* **Task objective**
What is needed is an exact copy of the lines from the line holding "SOIL3: FC-28 -> YL-69" through the end of the material, with no other lines and no pictures.

* **Material provided**
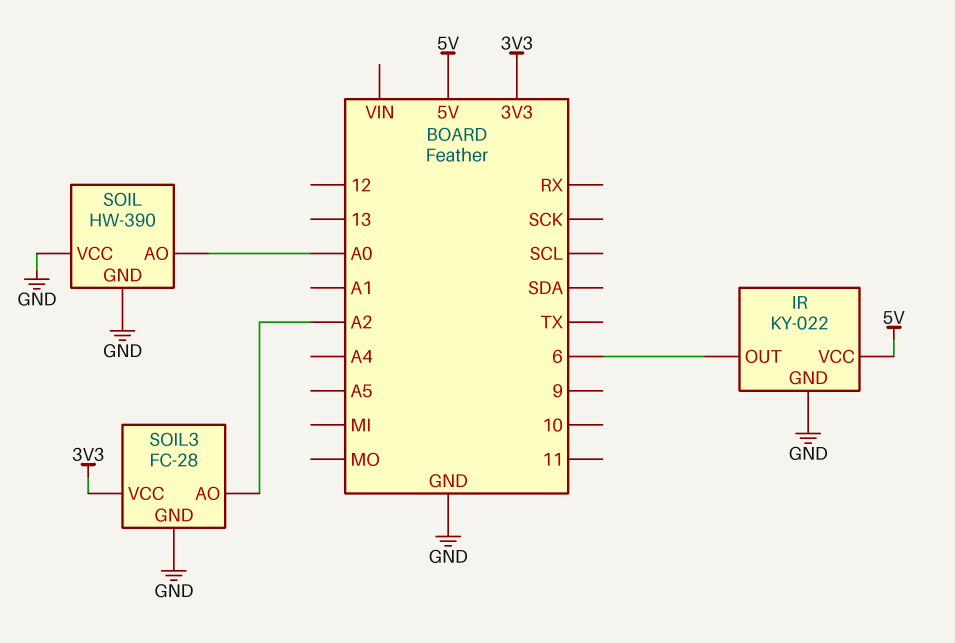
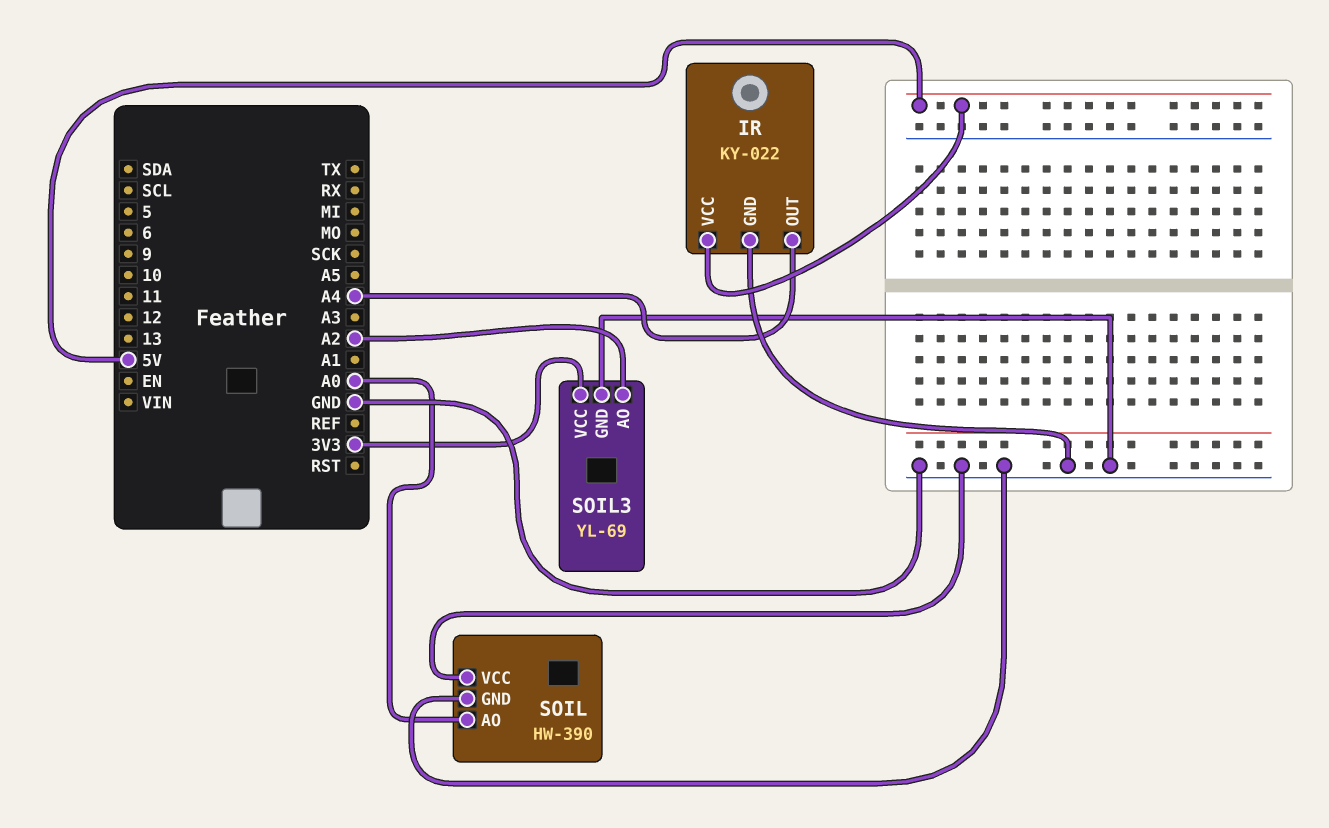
IR pin OUT: 6 -> A4
SOIL3: FC-28 -> YL-69

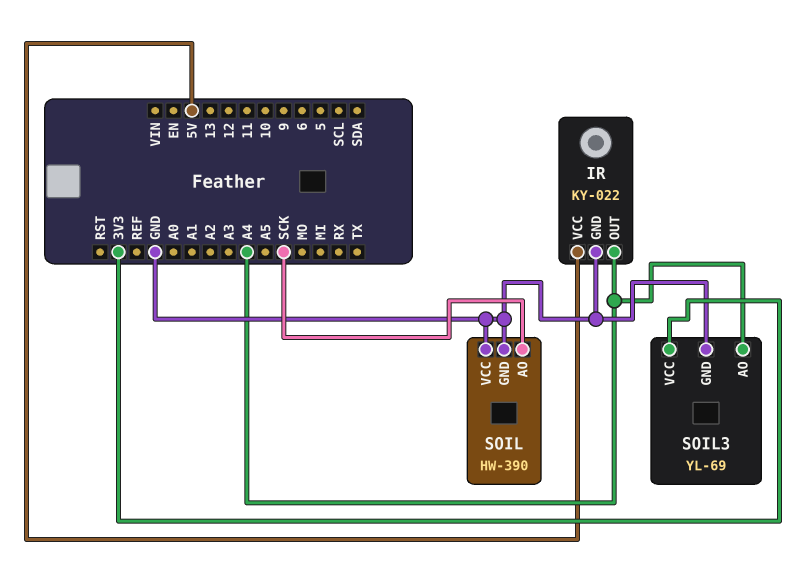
SOIL pin AO: A0 -> SCK
SOIL3 pin AO: A2 -> A4

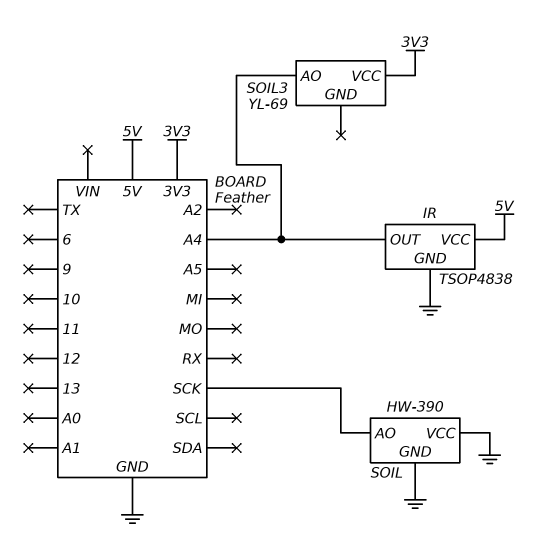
IR: KY-022 -> TSOP4838
SOIL3 pin GND: GND -> none

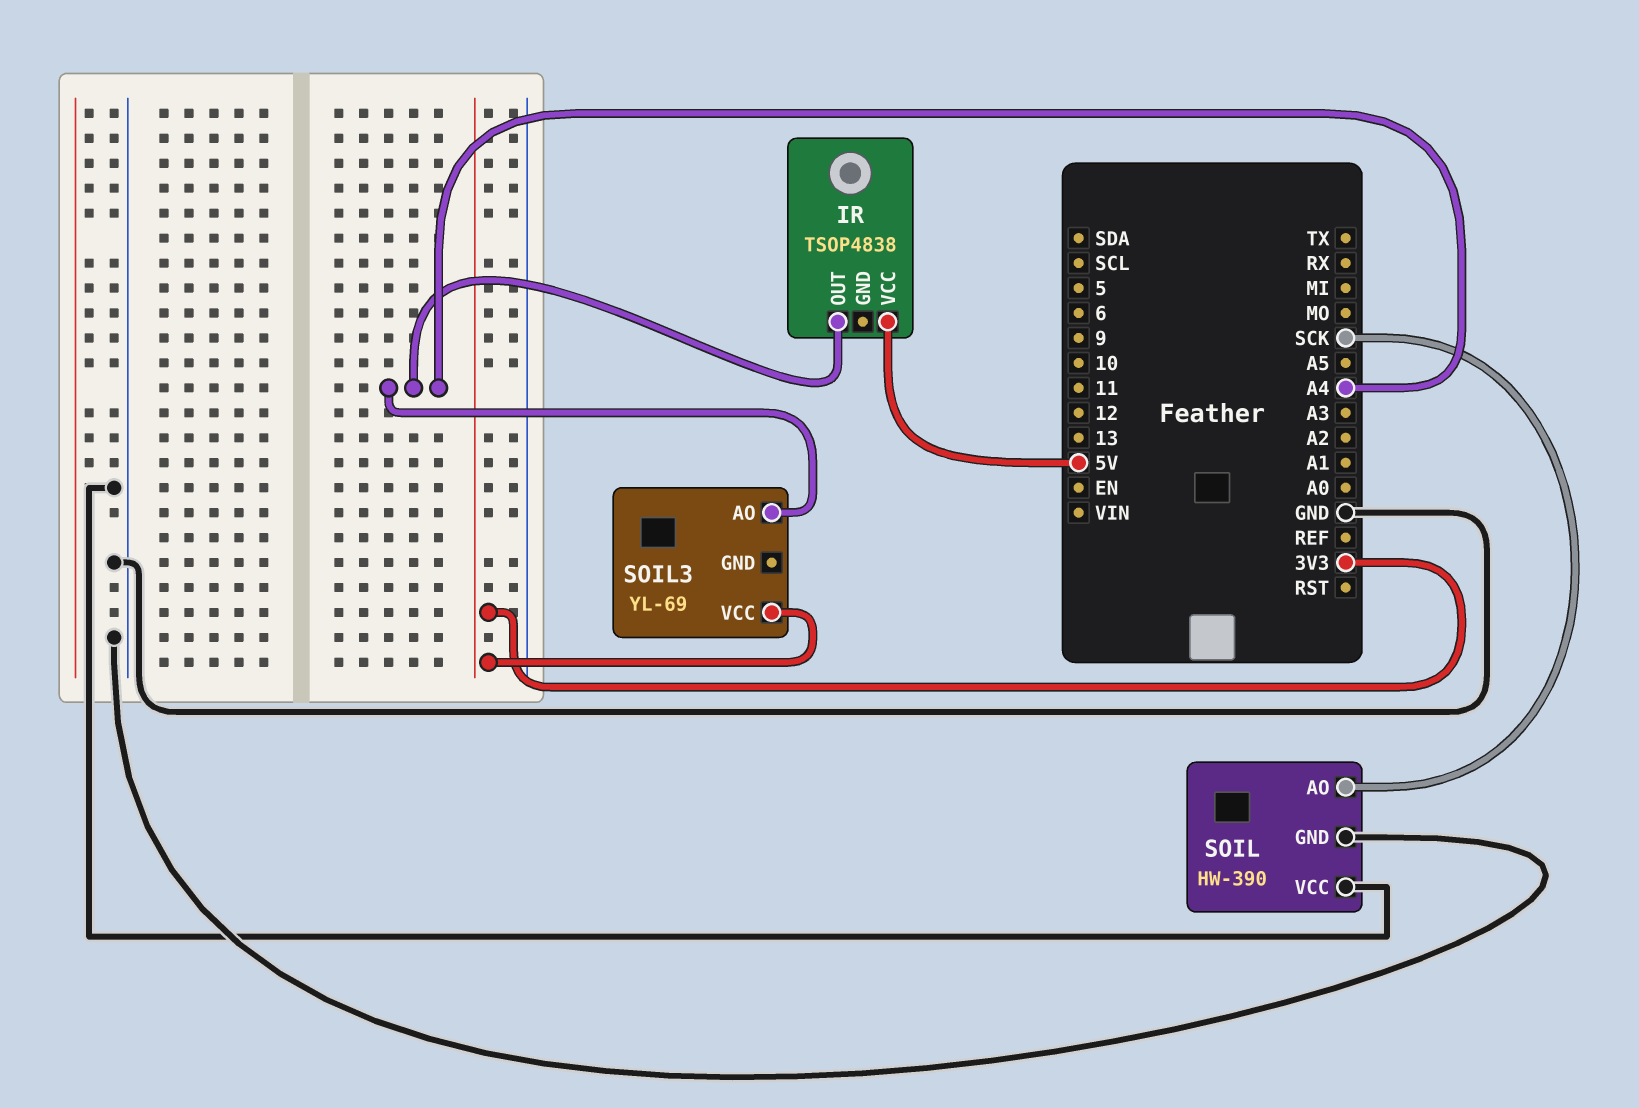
IR pin GND: GND -> none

* **Task result**
SOIL3: FC-28 -> YL-69

SOIL pin AO: A0 -> SCK
SOIL3 pin AO: A2 -> A4

IR: KY-022 -> TSOP4838
SOIL3 pin GND: GND -> none

IR pin GND: GND -> none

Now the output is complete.